(Beginning of Provided data)

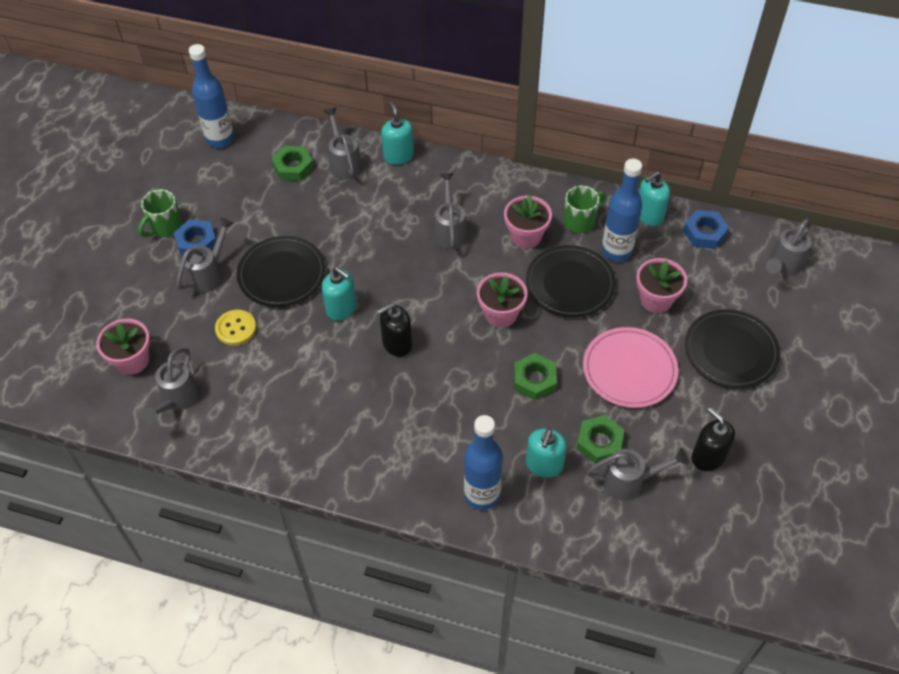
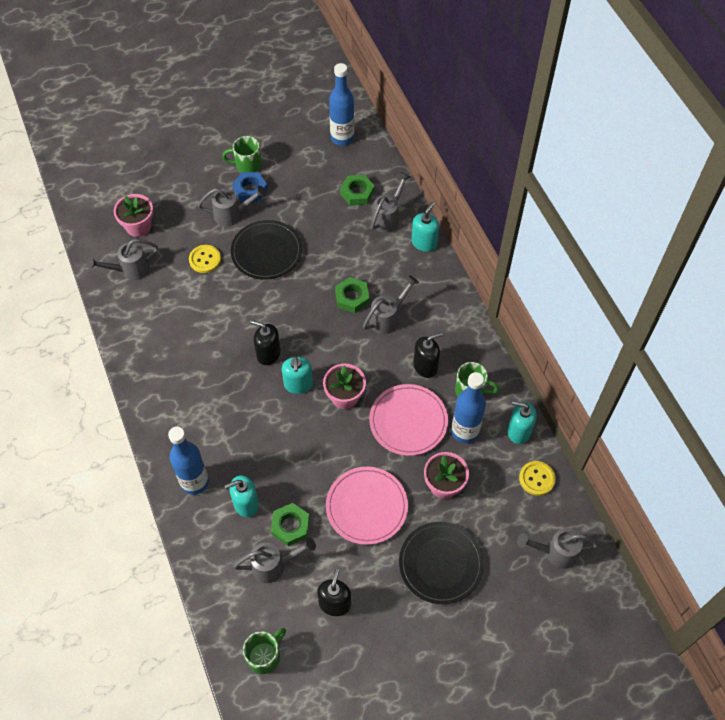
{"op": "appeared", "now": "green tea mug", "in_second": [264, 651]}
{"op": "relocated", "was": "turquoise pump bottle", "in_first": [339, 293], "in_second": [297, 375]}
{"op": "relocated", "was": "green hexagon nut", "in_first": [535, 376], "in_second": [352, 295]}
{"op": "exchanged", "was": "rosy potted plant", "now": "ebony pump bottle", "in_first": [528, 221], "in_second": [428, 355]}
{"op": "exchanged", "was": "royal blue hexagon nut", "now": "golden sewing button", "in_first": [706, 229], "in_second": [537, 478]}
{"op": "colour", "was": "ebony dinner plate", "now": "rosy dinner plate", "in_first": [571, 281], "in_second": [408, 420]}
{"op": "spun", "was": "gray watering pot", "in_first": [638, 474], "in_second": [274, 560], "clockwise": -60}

(End of Provided data)

### Task instructions
Could the data above be reproduced exactly, with the pictures left out?

### Exercise solution
{"op": "appeared", "now": "green tea mug", "in_second": [264, 651]}
{"op": "relocated", "was": "turquoise pump bottle", "in_first": [339, 293], "in_second": [297, 375]}
{"op": "relocated", "was": "green hexagon nut", "in_first": [535, 376], "in_second": [352, 295]}
{"op": "exchanged", "was": "rosy potted plant", "now": "ebony pump bottle", "in_first": [528, 221], "in_second": [428, 355]}
{"op": "exchanged", "was": "royal blue hexagon nut", "now": "golden sewing button", "in_first": [706, 229], "in_second": [537, 478]}
{"op": "colour", "was": "ebony dinner plate", "now": "rosy dinner plate", "in_first": [571, 281], "in_second": [408, 420]}
{"op": "spun", "was": "gray watering pot", "in_first": [638, 474], "in_second": [274, 560], "clockwise": -60}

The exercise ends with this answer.